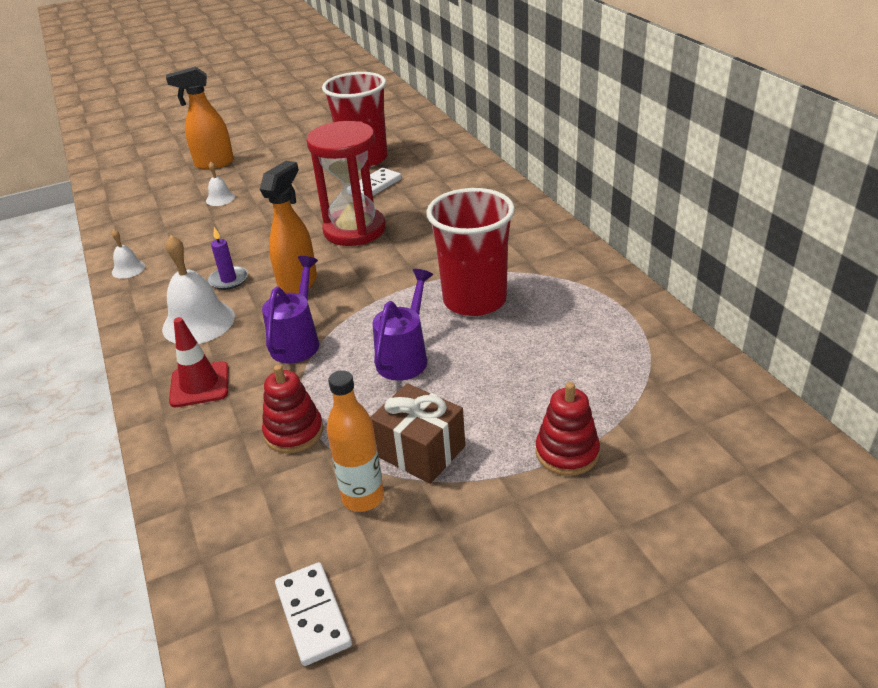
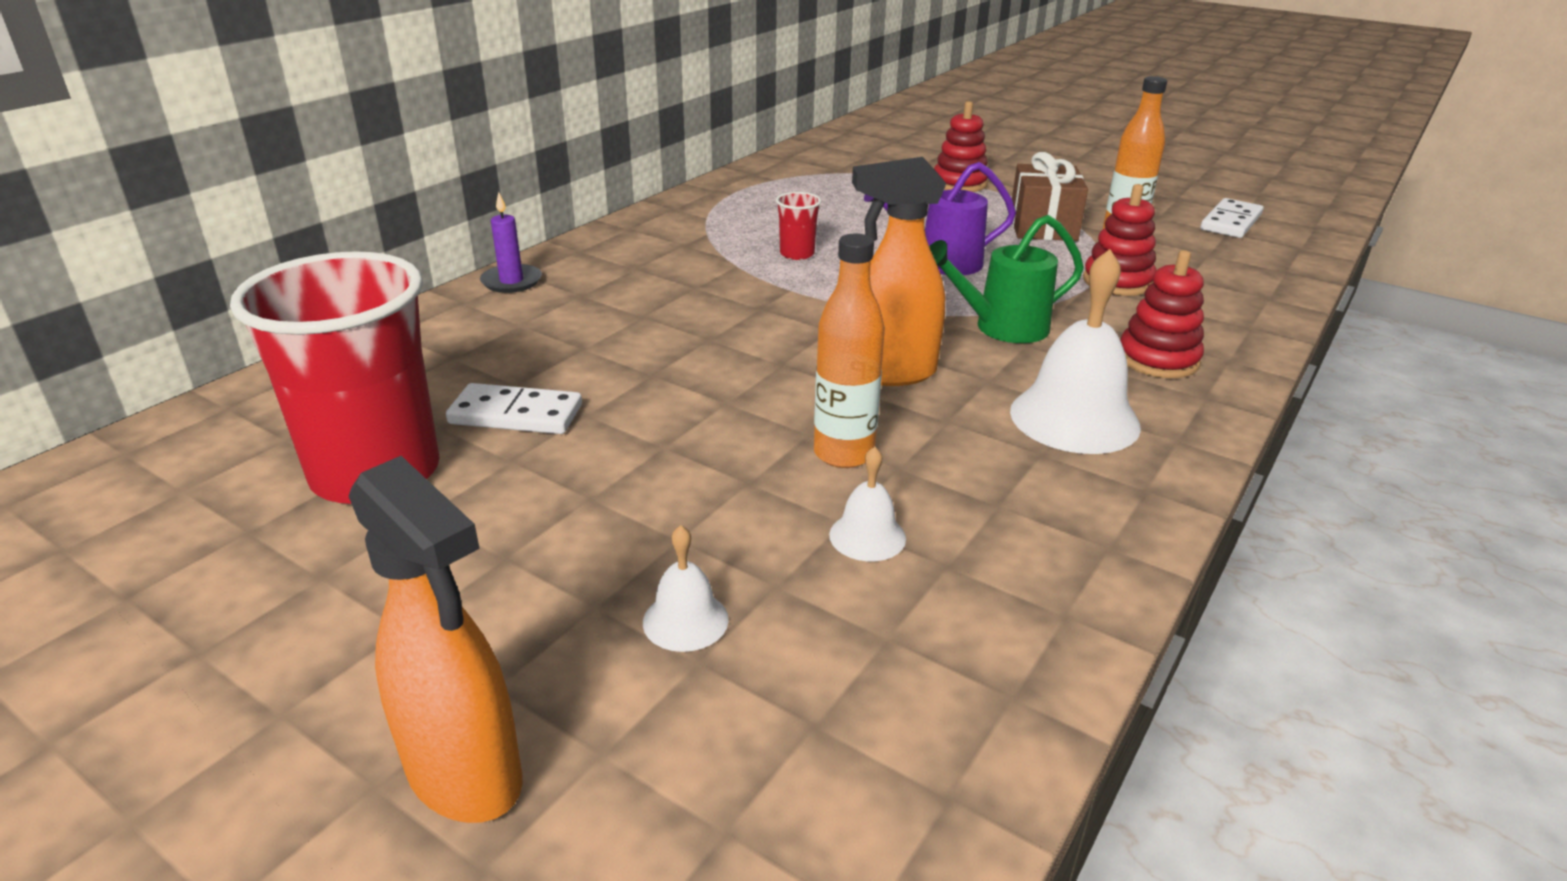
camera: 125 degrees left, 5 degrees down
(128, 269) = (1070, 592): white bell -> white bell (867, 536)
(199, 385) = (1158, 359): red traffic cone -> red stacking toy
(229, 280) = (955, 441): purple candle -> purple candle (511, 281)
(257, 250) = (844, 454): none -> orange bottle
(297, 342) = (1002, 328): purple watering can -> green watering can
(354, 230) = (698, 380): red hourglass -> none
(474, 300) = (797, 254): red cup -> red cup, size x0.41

--

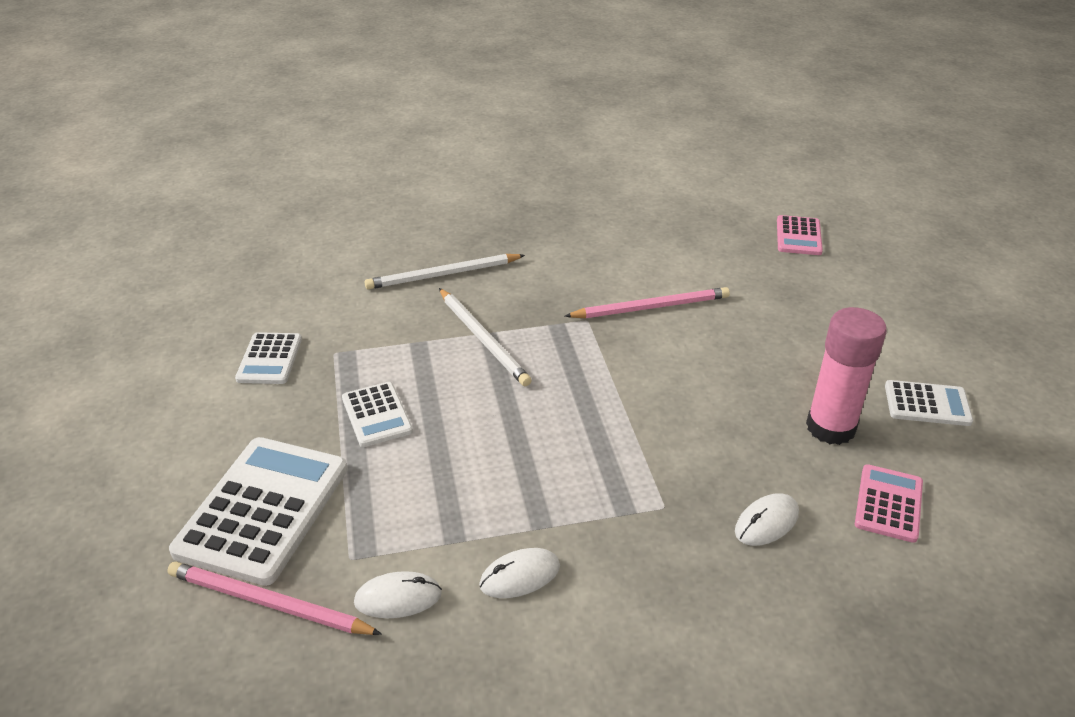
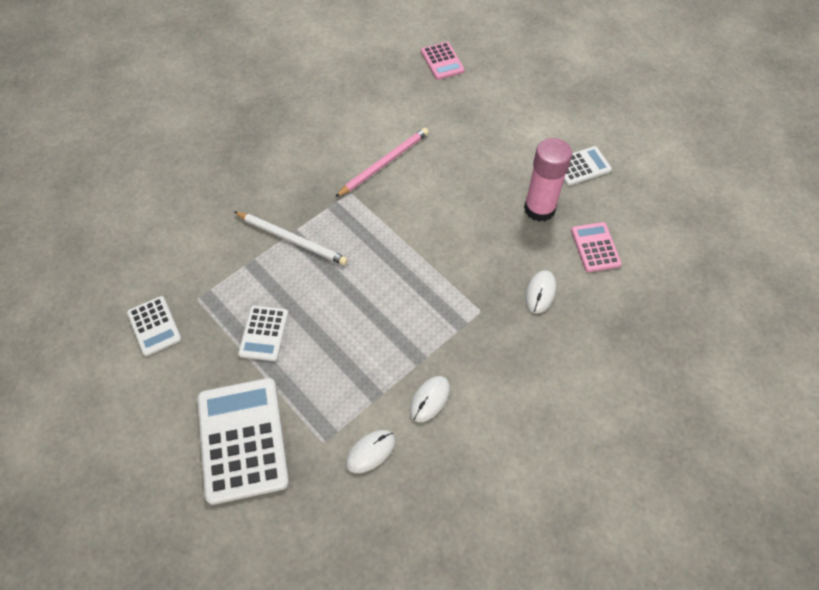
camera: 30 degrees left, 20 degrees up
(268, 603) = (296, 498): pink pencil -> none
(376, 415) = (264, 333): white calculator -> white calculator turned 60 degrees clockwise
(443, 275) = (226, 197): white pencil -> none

#### Task brief
Could you write out, exactly as they stand, only the lines above that begin at the line with "camera: 125 degrees left, 5 degrees down" and stop after the line with "(474, 300) = (797, 254): red"?

#### Your response
camera: 125 degrees left, 5 degrees down
(128, 269) = (1070, 592): white bell -> white bell (867, 536)
(199, 385) = (1158, 359): red traffic cone -> red stacking toy
(229, 280) = (955, 441): purple candle -> purple candle (511, 281)
(257, 250) = (844, 454): none -> orange bottle
(297, 342) = (1002, 328): purple watering can -> green watering can
(354, 230) = (698, 380): red hourglass -> none
(474, 300) = (797, 254): red cup -> red cup, size x0.41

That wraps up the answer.